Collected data
Start of Block

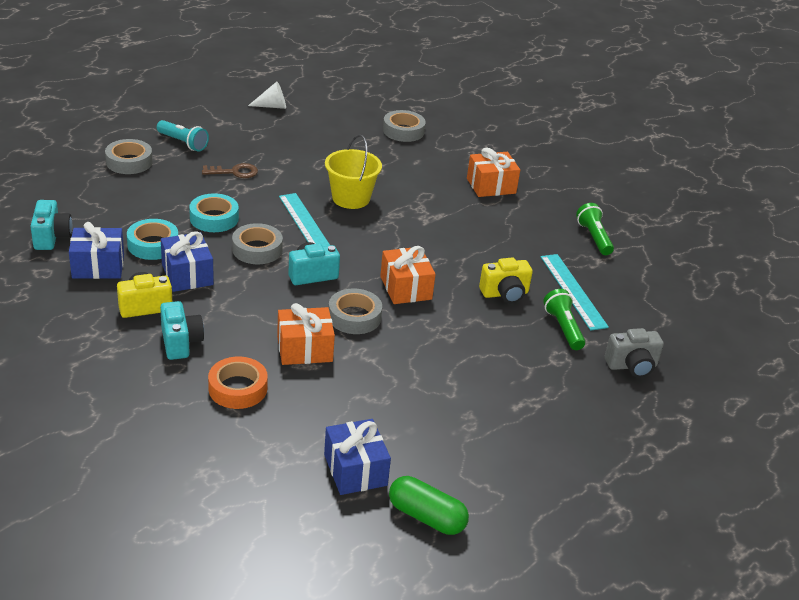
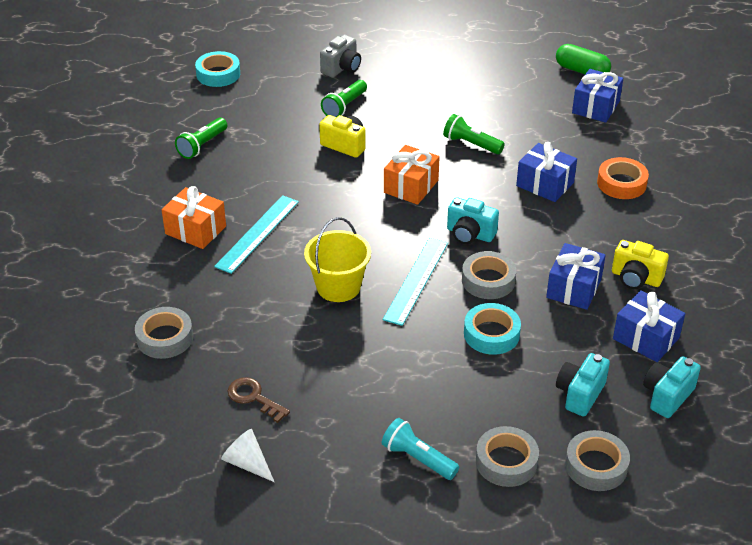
camera: 130 degrees left, 5 degrees up
(153, 245) = (576, 335): turquoise tape -> turquoise tape (218, 74)
(180, 342) = (633, 234): turquoise camera -> turquoise camera (580, 394)
(183, 143) = (418, 458): turquoise flashlight -> turquoise flashlight turned 45 degrees counterclockwise
(235, 172) = (409, 381): brown key -> brown key (254, 397)
(304, 349) = (545, 184): orange gift -> blue gift
(354, 317) = (480, 186): grey tape -> grey tape (596, 466)
(413, 352) = (471, 144): none -> green flashlight
(426, 517) = (581, 71): green capsule -> green capsule turned 45 degrees counterclockwise
(573, 291) = (293, 122): turquoise ruler -> turquoise ruler (257, 233)
(632, 366) = (342, 68): grey camera -> grey camera turned 90 degrees clockwise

End of Block

* [Problem statement]:
In the records above, locate each line with the word "grey". Copy all such lines.

* [Reply]:
(354, 317) = (480, 186): grey tape -> grey tape (596, 466)
(632, 366) = (342, 68): grey camera -> grey camera turned 90 degrees clockwise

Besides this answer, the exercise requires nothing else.